The answer must consist solely of the line containing "grey teddy bear: 7 -> 6" and every line after it in the records below, through the last, each reproduced exactly.

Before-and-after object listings
+--
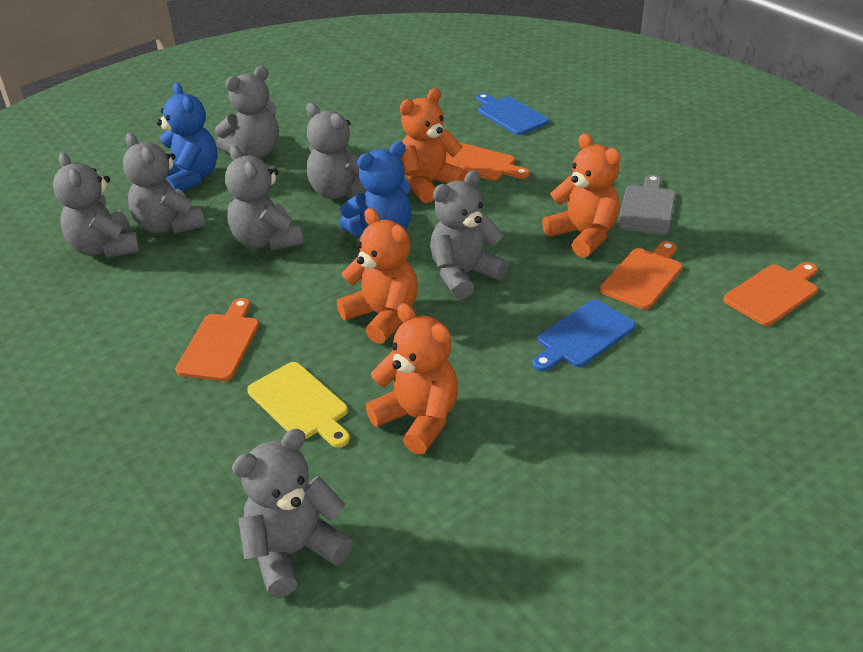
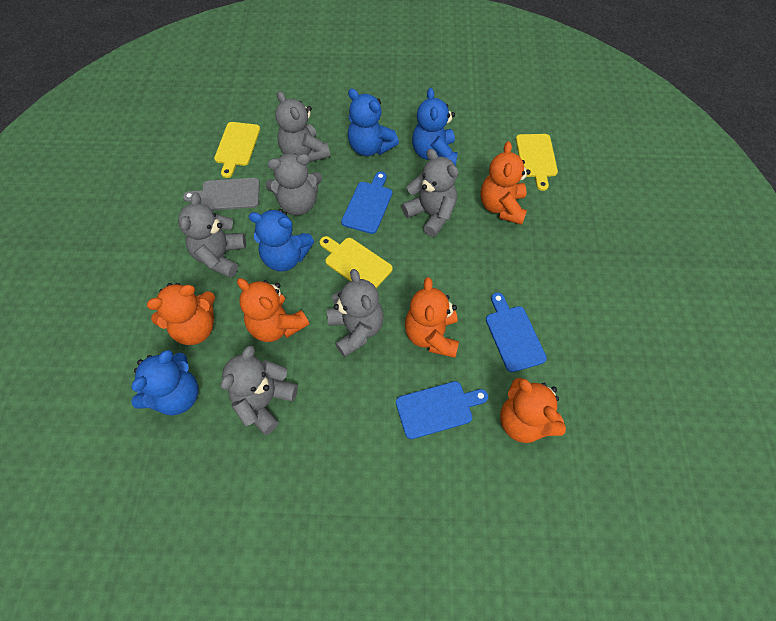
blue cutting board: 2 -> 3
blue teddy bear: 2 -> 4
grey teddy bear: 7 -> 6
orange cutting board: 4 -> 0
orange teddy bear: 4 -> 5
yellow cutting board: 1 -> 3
+--
> [Solution to the exercise]
grey teddy bear: 7 -> 6
orange cutting board: 4 -> 0
orange teddy bear: 4 -> 5
yellow cutting board: 1 -> 3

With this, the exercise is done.